(Data excerpts)
◇ ◇ ◇ ◇

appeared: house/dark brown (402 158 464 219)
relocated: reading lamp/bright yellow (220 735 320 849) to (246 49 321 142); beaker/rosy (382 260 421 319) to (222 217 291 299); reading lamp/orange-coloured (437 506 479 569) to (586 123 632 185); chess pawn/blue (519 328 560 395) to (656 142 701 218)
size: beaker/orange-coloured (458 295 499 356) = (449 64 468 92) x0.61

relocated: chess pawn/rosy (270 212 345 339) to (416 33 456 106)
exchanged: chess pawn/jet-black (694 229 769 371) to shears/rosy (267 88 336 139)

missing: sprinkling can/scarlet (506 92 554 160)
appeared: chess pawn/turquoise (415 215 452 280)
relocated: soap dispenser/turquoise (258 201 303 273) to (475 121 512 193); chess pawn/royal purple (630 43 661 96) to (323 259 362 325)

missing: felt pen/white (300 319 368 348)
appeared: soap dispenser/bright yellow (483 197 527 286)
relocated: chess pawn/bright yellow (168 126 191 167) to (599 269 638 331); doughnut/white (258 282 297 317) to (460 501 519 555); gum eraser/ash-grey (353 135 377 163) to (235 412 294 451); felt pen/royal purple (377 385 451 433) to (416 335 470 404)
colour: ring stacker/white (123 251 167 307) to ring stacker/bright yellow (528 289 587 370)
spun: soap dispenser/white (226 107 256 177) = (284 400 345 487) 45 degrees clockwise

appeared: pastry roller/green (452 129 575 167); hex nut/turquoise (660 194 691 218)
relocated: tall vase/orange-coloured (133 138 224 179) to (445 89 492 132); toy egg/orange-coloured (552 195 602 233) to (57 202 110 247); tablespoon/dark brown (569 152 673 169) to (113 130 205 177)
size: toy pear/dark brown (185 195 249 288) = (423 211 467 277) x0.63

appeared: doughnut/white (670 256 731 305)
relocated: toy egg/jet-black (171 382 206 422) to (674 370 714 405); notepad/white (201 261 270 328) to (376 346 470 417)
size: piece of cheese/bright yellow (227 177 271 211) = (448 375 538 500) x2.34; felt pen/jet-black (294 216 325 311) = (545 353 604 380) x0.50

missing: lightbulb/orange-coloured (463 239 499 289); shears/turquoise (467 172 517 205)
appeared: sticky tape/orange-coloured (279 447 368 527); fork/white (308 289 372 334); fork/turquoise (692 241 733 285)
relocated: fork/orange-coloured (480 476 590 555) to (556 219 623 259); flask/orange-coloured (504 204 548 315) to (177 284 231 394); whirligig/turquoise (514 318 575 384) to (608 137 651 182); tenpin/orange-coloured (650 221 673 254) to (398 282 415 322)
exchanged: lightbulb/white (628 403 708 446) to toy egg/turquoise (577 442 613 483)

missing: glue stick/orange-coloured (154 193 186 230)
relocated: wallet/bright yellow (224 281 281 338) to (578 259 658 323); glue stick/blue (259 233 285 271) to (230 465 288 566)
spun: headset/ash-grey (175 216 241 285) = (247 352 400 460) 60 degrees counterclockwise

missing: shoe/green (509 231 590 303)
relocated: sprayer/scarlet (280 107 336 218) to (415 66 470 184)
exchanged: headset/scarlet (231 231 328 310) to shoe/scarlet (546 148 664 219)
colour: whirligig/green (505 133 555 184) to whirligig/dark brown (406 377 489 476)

◇ ◇ ◇ ◇

PROBLEM DESCRIPTION: The required output is the entries from their opening line through the line holding "relocated: reading lamp/bright", repeated exactly, with both end lines kept.

RESULT BELOW:
appeared: house/dark brown (402 158 464 219)
relocated: reading lamp/bright yellow (220 735 320 849) to (246 49 321 142); beaker/rosy (382 260 421 319) to (222 217 291 299); reading lamp/orange-coloured (437 506 479 569) to (586 123 632 185); chess pawn/blue (519 328 560 395) to (656 142 701 218)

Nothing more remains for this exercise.